Source records: Begin

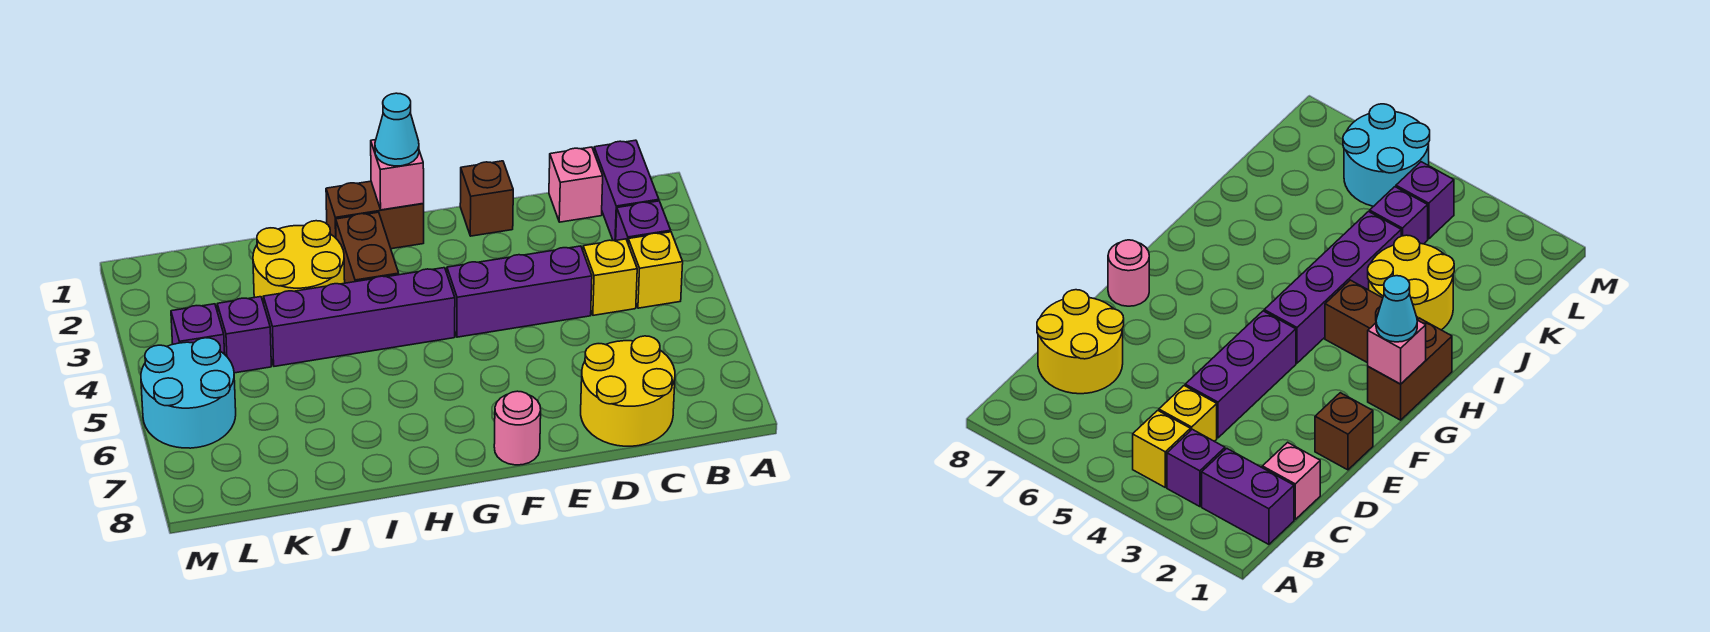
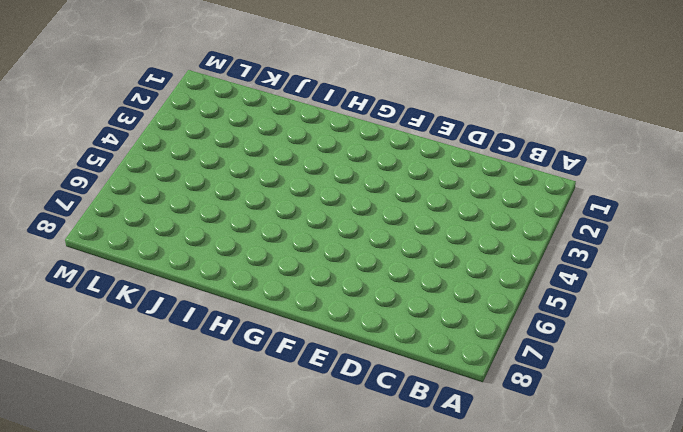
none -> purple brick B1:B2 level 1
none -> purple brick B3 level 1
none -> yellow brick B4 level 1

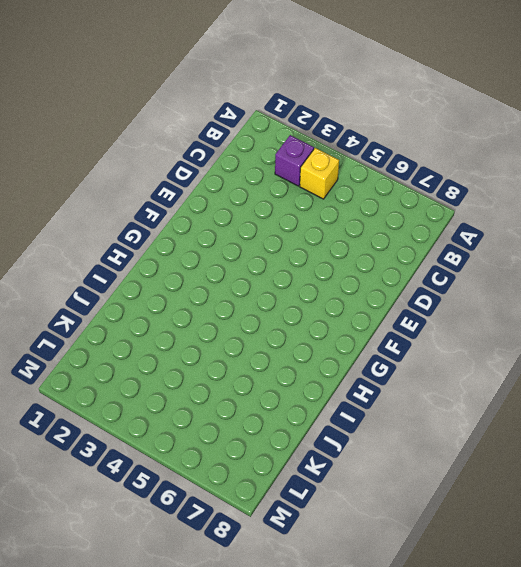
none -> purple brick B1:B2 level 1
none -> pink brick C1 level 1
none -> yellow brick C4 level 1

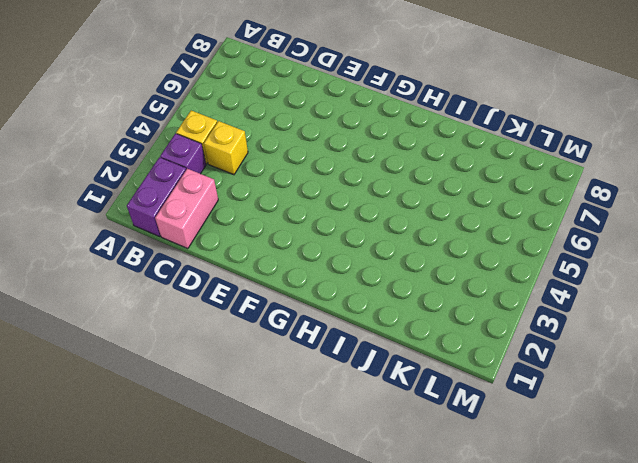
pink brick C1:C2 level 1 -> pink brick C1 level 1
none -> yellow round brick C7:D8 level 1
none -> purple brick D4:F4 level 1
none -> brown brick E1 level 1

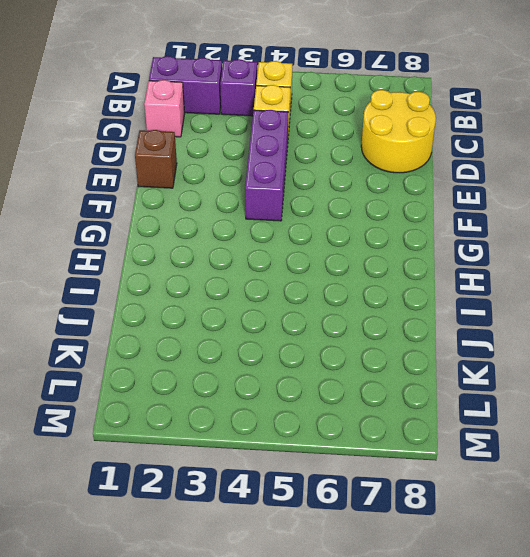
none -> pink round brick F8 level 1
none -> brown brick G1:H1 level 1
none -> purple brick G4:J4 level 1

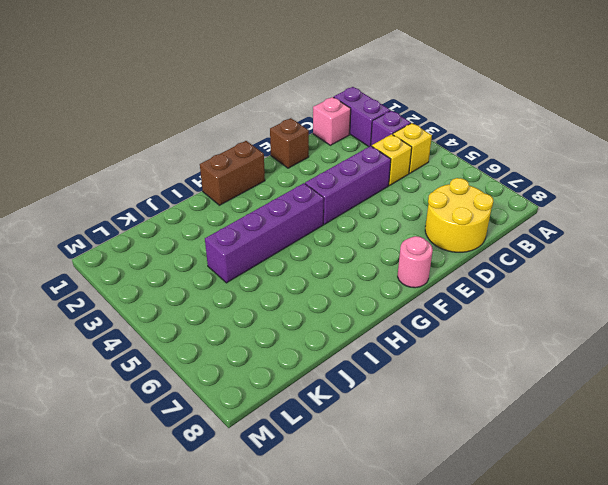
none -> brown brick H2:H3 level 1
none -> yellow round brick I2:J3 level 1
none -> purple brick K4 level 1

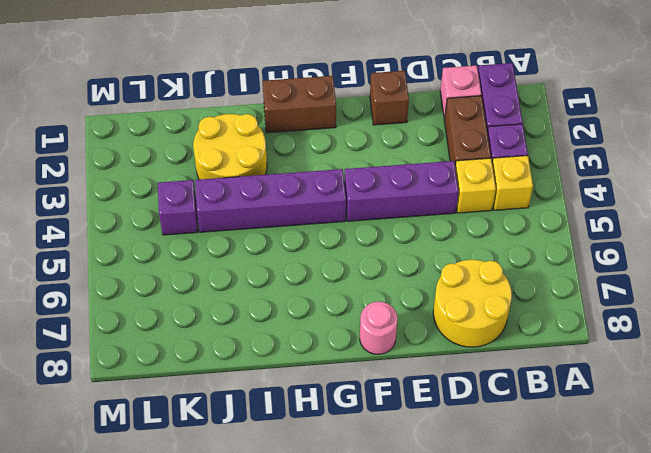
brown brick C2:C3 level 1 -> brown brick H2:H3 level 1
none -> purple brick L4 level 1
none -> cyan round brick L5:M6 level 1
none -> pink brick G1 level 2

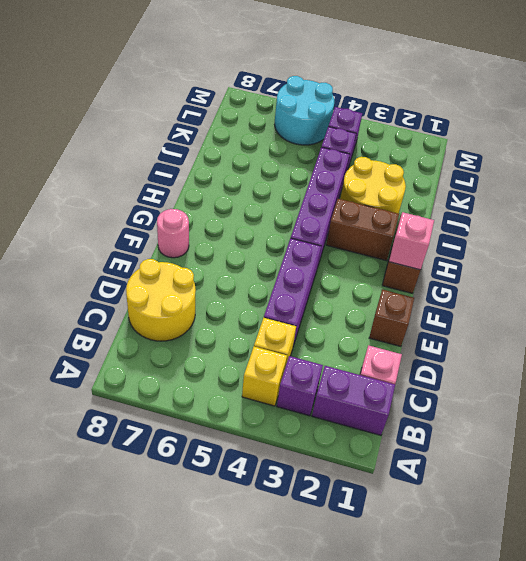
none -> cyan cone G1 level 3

Source records: End
Source records: Begin

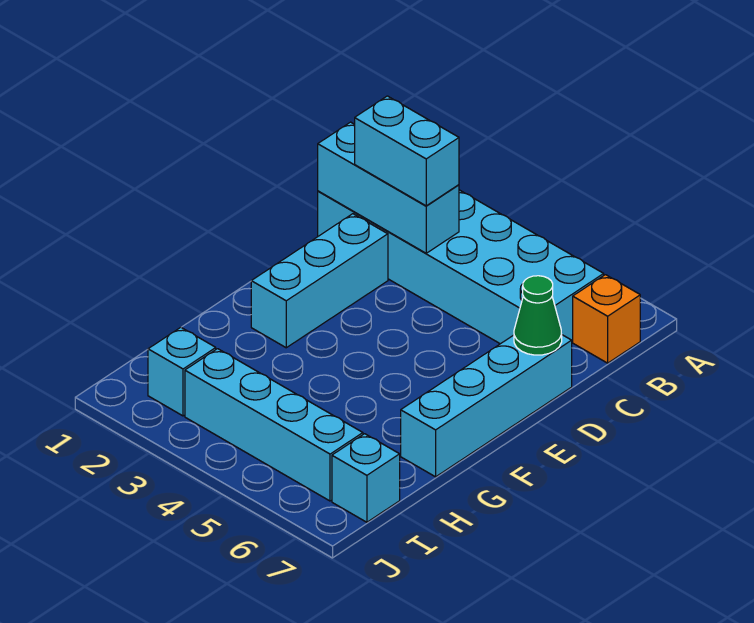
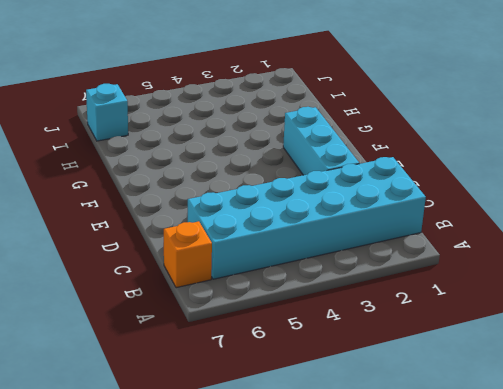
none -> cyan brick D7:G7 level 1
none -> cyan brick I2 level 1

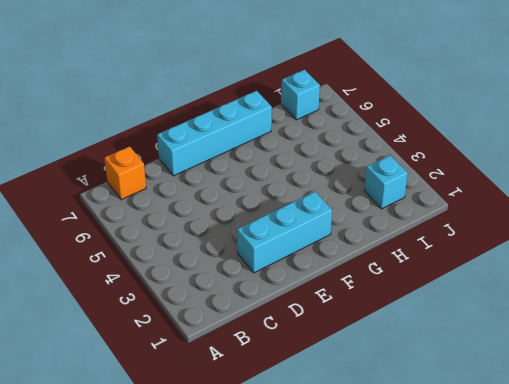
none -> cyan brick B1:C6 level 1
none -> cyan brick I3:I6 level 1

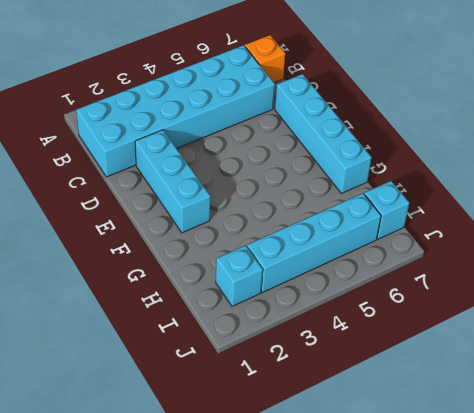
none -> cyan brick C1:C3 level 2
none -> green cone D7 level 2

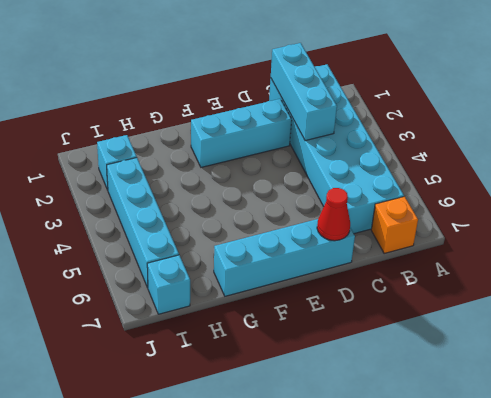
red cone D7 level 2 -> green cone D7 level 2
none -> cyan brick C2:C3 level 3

Source records: End

What the task asks
Look through the lines above and collect those with the word "cyan".

Answer space
none -> cyan round brick L5:M6 level 1
none -> cyan cone G1 level 3
none -> cyan brick D7:G7 level 1
none -> cyan brick I2 level 1
none -> cyan brick B1:C6 level 1
none -> cyan brick I3:I6 level 1
none -> cyan brick C1:C3 level 2
none -> cyan brick C2:C3 level 3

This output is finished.